Work to be completed: Set down each entry below exactly as it stands.

*** Material to process ***

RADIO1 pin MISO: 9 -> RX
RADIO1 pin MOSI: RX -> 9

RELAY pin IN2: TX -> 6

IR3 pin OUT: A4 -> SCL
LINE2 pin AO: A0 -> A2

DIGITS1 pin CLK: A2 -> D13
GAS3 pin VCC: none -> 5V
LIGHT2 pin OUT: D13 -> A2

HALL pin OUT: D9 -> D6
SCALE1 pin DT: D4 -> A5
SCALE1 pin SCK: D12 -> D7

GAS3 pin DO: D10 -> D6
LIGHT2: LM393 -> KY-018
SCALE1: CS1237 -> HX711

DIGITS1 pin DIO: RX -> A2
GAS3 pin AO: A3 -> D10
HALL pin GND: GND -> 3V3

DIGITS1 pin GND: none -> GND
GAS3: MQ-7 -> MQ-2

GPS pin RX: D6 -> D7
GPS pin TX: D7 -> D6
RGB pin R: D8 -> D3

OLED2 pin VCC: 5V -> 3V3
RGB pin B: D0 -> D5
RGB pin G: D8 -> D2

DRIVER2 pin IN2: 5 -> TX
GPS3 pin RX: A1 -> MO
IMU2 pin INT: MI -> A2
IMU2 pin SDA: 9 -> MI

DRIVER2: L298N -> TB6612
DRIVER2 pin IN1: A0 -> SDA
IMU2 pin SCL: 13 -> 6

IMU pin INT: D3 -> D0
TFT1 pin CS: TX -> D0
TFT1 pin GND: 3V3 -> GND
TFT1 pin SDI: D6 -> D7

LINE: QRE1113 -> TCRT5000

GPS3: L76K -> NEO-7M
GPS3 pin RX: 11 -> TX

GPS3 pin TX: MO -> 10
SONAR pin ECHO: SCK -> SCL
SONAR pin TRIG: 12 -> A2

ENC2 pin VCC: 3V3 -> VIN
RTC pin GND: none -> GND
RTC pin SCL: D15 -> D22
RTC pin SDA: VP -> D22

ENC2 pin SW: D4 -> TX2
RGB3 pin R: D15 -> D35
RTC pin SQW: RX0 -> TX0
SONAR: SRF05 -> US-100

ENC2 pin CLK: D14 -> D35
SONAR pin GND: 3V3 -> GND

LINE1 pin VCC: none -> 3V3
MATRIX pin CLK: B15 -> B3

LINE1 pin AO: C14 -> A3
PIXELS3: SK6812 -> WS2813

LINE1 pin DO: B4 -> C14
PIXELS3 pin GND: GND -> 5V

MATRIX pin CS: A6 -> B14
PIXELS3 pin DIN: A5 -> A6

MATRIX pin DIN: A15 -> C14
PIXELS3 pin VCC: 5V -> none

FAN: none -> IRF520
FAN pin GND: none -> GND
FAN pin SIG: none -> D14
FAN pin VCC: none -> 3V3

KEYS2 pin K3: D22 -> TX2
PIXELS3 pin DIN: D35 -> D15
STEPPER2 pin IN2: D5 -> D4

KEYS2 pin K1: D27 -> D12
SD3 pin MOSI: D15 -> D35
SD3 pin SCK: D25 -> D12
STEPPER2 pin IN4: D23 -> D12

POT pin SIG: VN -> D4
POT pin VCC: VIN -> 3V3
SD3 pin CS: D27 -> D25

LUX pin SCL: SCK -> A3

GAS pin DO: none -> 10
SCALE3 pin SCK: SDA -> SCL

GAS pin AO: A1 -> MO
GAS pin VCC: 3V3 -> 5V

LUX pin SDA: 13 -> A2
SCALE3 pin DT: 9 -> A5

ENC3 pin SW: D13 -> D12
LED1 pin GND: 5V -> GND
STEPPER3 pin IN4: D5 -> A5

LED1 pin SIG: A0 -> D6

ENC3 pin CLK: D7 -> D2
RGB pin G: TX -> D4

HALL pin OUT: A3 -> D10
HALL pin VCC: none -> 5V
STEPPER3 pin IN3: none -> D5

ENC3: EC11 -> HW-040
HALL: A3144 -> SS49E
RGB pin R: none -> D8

*** End of Material to process ***

Your response:
RADIO1 pin MISO: 9 -> RX
RADIO1 pin MOSI: RX -> 9

RELAY pin IN2: TX -> 6

IR3 pin OUT: A4 -> SCL
LINE2 pin AO: A0 -> A2

DIGITS1 pin CLK: A2 -> D13
GAS3 pin VCC: none -> 5V
LIGHT2 pin OUT: D13 -> A2

HALL pin OUT: D9 -> D6
SCALE1 pin DT: D4 -> A5
SCALE1 pin SCK: D12 -> D7

GAS3 pin DO: D10 -> D6
LIGHT2: LM393 -> KY-018
SCALE1: CS1237 -> HX711

DIGITS1 pin DIO: RX -> A2
GAS3 pin AO: A3 -> D10
HALL pin GND: GND -> 3V3

DIGITS1 pin GND: none -> GND
GAS3: MQ-7 -> MQ-2

GPS pin RX: D6 -> D7
GPS pin TX: D7 -> D6
RGB pin R: D8 -> D3

OLED2 pin VCC: 5V -> 3V3
RGB pin B: D0 -> D5
RGB pin G: D8 -> D2

DRIVER2 pin IN2: 5 -> TX
GPS3 pin RX: A1 -> MO
IMU2 pin INT: MI -> A2
IMU2 pin SDA: 9 -> MI

DRIVER2: L298N -> TB6612
DRIVER2 pin IN1: A0 -> SDA
IMU2 pin SCL: 13 -> 6

IMU pin INT: D3 -> D0
TFT1 pin CS: TX -> D0
TFT1 pin GND: 3V3 -> GND
TFT1 pin SDI: D6 -> D7

LINE: QRE1113 -> TCRT5000

GPS3: L76K -> NEO-7M
GPS3 pin RX: 11 -> TX

GPS3 pin TX: MO -> 10
SONAR pin ECHO: SCK -> SCL
SONAR pin TRIG: 12 -> A2

ENC2 pin VCC: 3V3 -> VIN
RTC pin GND: none -> GND
RTC pin SCL: D15 -> D22
RTC pin SDA: VP -> D22

ENC2 pin SW: D4 -> TX2
RGB3 pin R: D15 -> D35
RTC pin SQW: RX0 -> TX0
SONAR: SRF05 -> US-100

ENC2 pin CLK: D14 -> D35
SONAR pin GND: 3V3 -> GND

LINE1 pin VCC: none -> 3V3
MATRIX pin CLK: B15 -> B3

LINE1 pin AO: C14 -> A3
PIXELS3: SK6812 -> WS2813

LINE1 pin DO: B4 -> C14
PIXELS3 pin GND: GND -> 5V

MATRIX pin CS: A6 -> B14
PIXELS3 pin DIN: A5 -> A6

MATRIX pin DIN: A15 -> C14
PIXELS3 pin VCC: 5V -> none

FAN: none -> IRF520
FAN pin GND: none -> GND
FAN pin SIG: none -> D14
FAN pin VCC: none -> 3V3

KEYS2 pin K3: D22 -> TX2
PIXELS3 pin DIN: D35 -> D15
STEPPER2 pin IN2: D5 -> D4

KEYS2 pin K1: D27 -> D12
SD3 pin MOSI: D15 -> D35
SD3 pin SCK: D25 -> D12
STEPPER2 pin IN4: D23 -> D12

POT pin SIG: VN -> D4
POT pin VCC: VIN -> 3V3
SD3 pin CS: D27 -> D25

LUX pin SCL: SCK -> A3

GAS pin DO: none -> 10
SCALE3 pin SCK: SDA -> SCL

GAS pin AO: A1 -> MO
GAS pin VCC: 3V3 -> 5V

LUX pin SDA: 13 -> A2
SCALE3 pin DT: 9 -> A5

ENC3 pin SW: D13 -> D12
LED1 pin GND: 5V -> GND
STEPPER3 pin IN4: D5 -> A5

LED1 pin SIG: A0 -> D6

ENC3 pin CLK: D7 -> D2
RGB pin G: TX -> D4

HALL pin OUT: A3 -> D10
HALL pin VCC: none -> 5V
STEPPER3 pin IN3: none -> D5

ENC3: EC11 -> HW-040
HALL: A3144 -> SS49E
RGB pin R: none -> D8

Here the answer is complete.